Please tally the lines below that contain the word "degrees" and reply with the total alone.

_Collected data:_
+++++
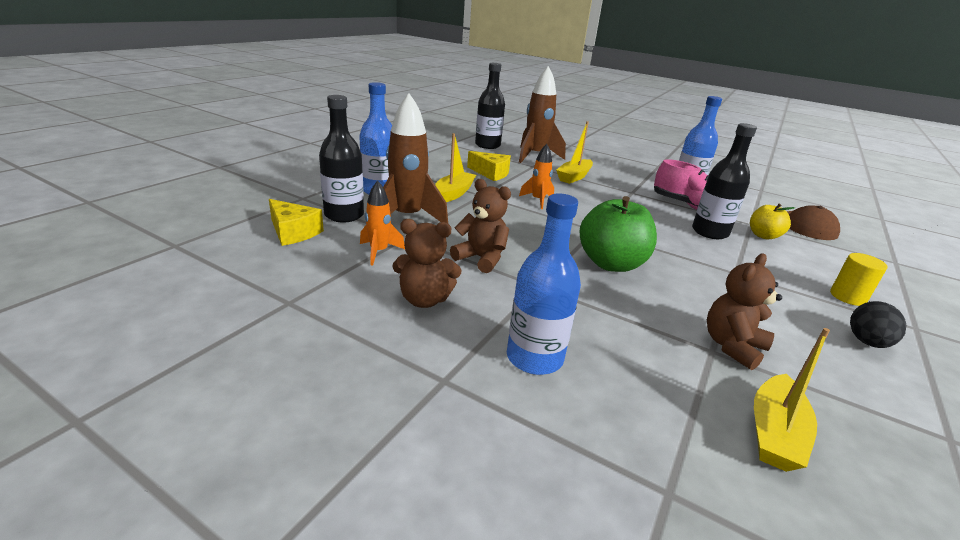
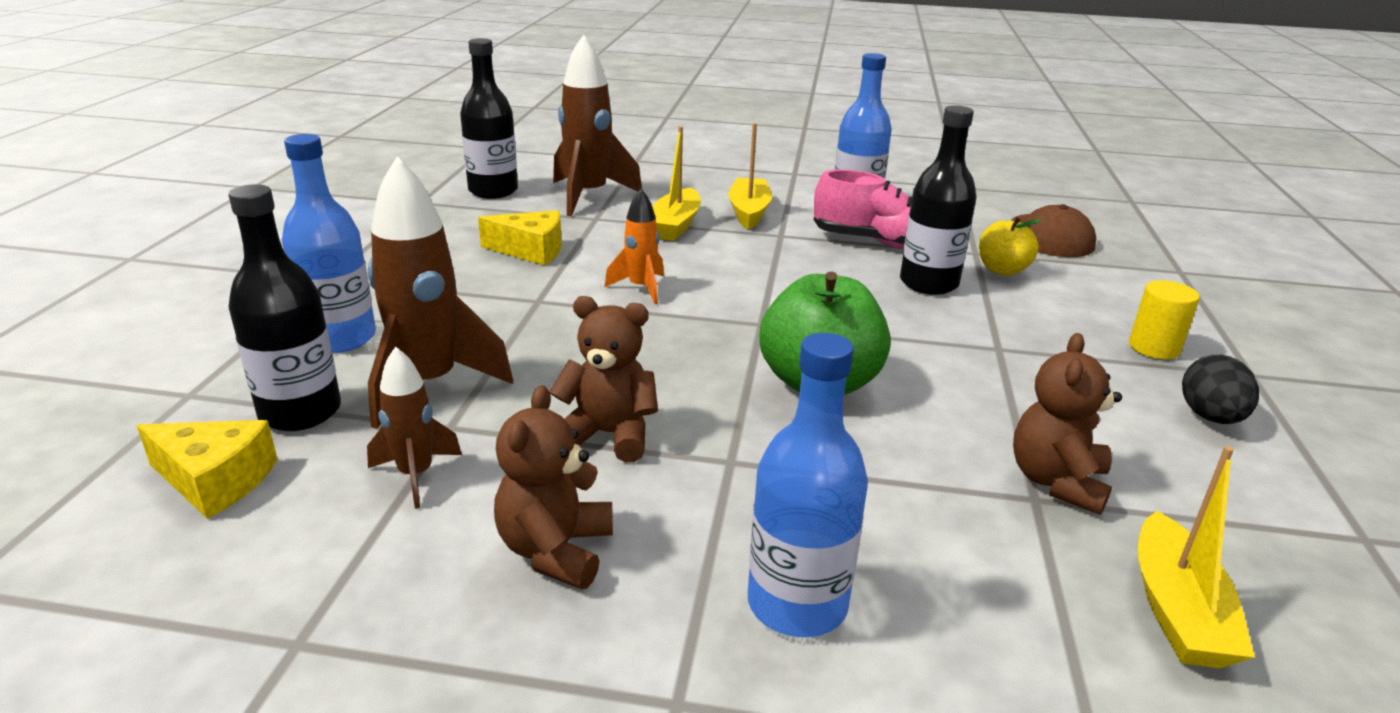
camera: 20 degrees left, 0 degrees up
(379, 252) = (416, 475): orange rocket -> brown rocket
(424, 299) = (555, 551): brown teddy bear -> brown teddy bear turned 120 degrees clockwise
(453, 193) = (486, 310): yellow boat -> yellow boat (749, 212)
+++++
_Solution:_ 2